(Dataset)
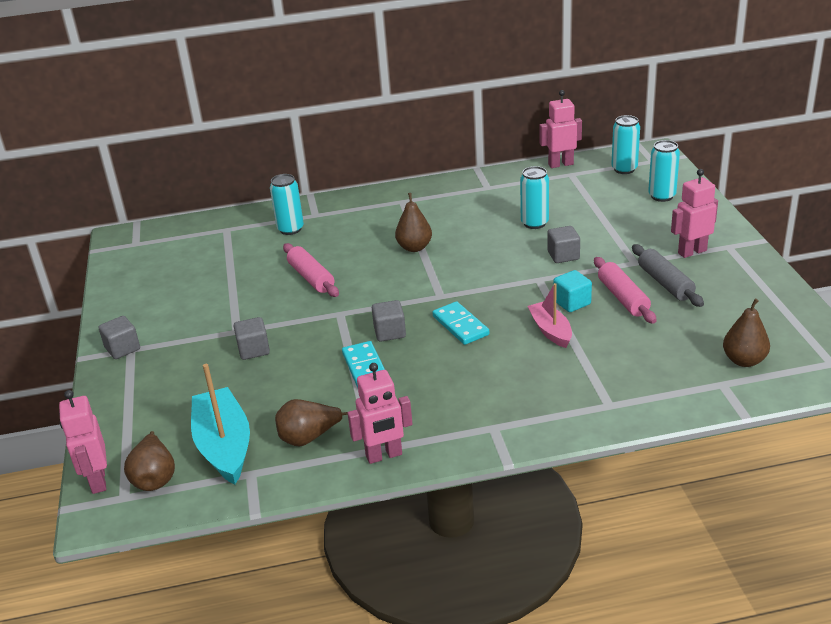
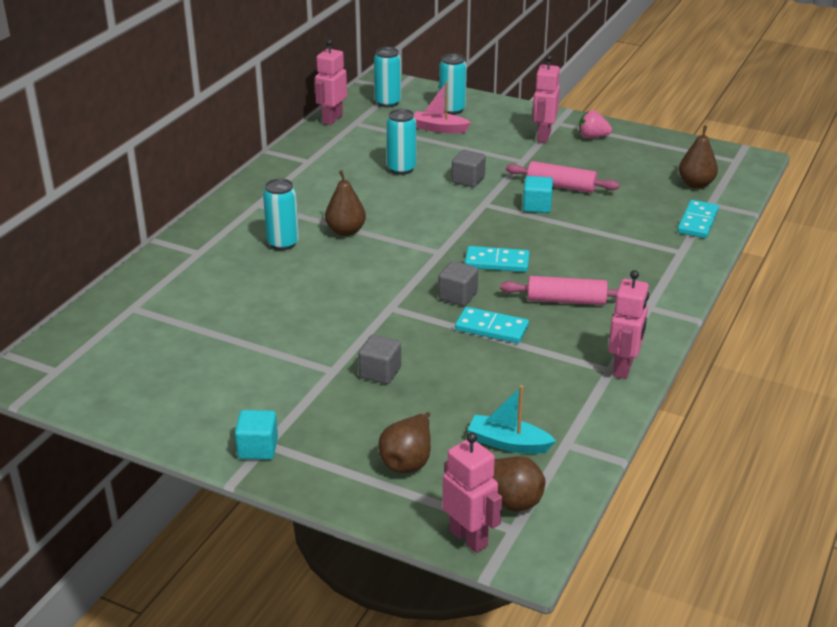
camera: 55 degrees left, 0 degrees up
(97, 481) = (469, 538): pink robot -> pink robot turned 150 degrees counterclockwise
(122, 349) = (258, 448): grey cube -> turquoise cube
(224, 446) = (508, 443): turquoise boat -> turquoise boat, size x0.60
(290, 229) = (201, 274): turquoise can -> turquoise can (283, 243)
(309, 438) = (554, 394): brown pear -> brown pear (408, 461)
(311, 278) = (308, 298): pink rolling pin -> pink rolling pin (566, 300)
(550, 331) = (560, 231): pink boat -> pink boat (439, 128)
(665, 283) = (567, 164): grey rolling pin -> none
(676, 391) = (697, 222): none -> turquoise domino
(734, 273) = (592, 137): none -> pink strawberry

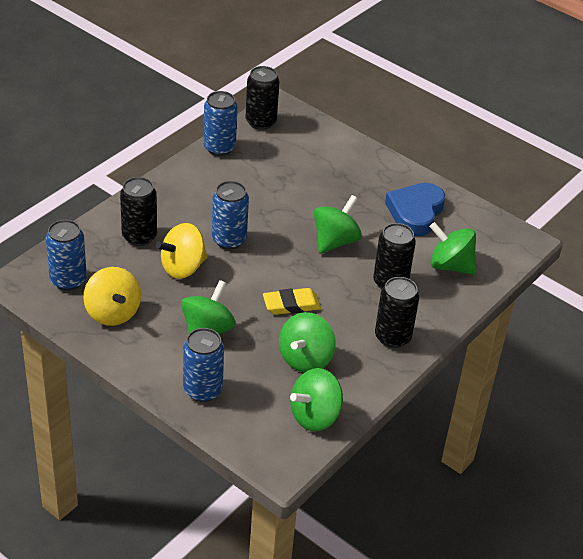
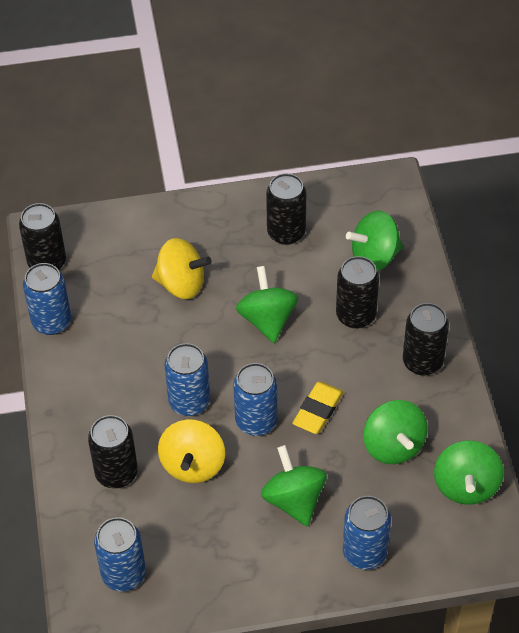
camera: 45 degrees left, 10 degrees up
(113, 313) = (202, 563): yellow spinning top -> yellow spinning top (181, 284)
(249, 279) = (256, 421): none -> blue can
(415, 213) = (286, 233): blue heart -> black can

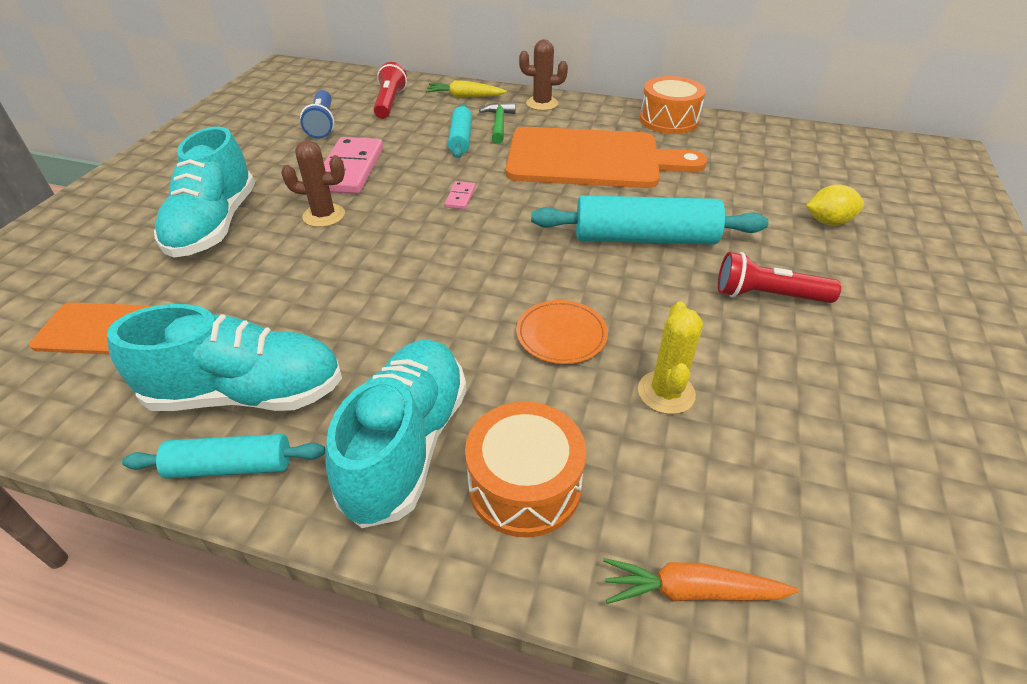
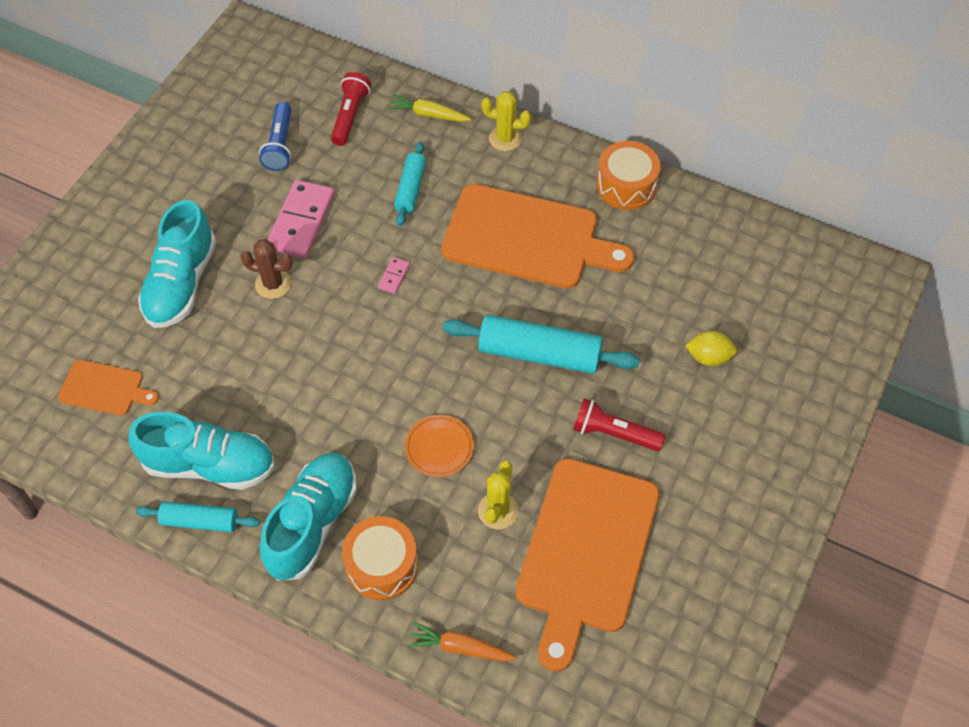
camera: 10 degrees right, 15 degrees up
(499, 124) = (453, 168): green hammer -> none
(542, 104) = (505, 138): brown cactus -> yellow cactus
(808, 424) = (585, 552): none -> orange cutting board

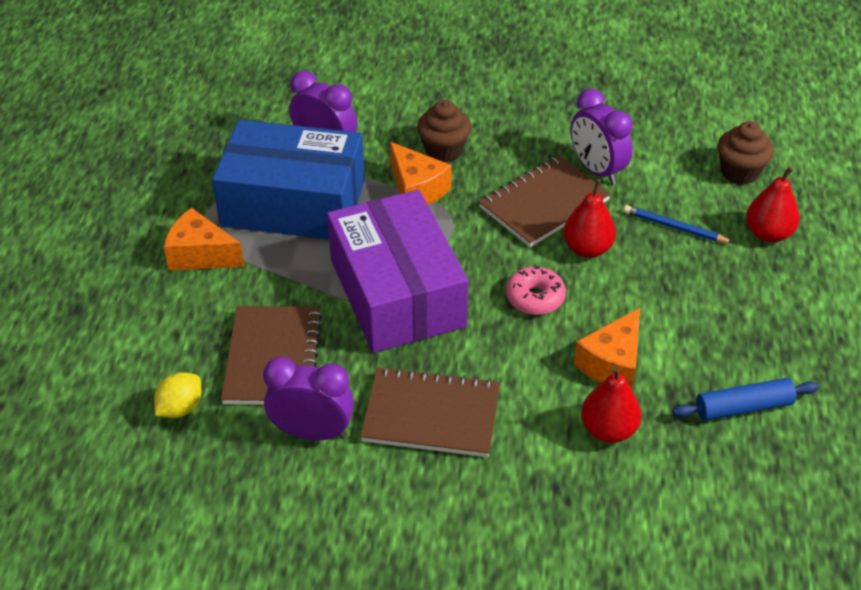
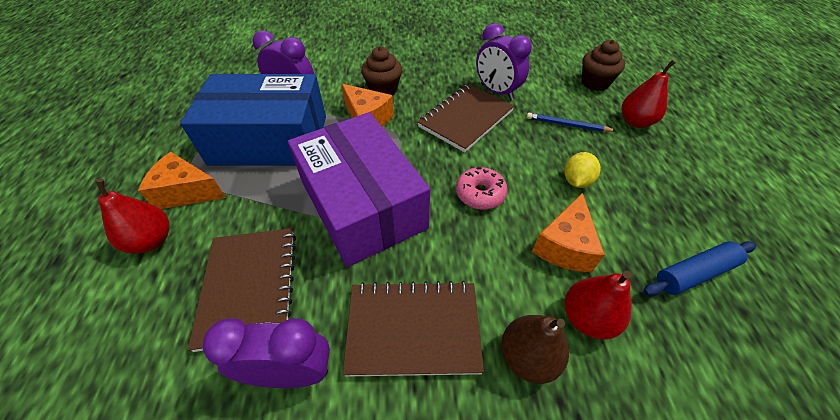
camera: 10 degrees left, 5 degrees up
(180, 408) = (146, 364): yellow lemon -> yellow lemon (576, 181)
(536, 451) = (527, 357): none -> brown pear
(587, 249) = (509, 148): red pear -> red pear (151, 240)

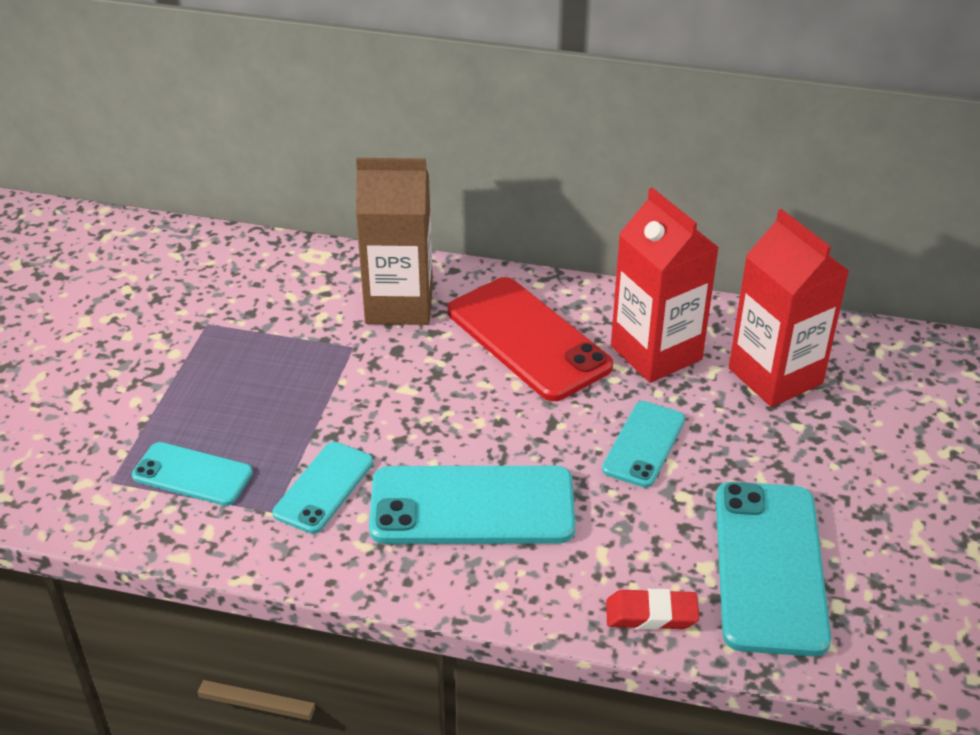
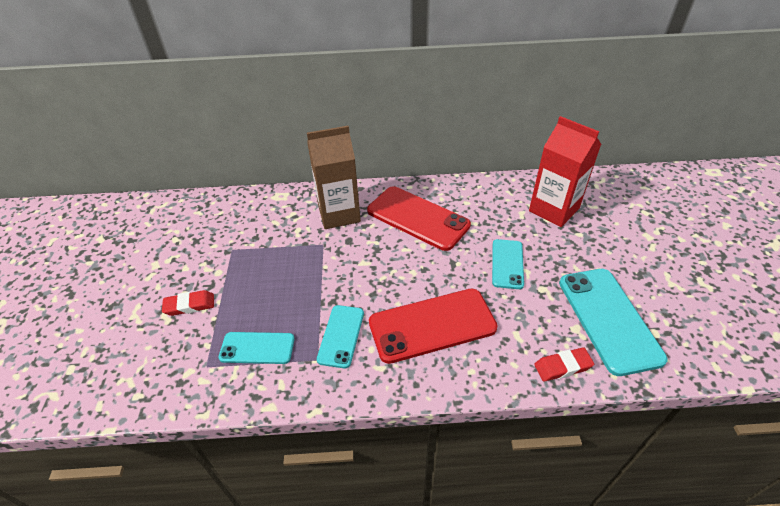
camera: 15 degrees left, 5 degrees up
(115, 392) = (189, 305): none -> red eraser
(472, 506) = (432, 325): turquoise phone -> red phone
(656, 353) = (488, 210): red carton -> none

(What the task asks) Say how many lines in the listing include the word "left", giving nothing but the number.

(Answer to the problem) 4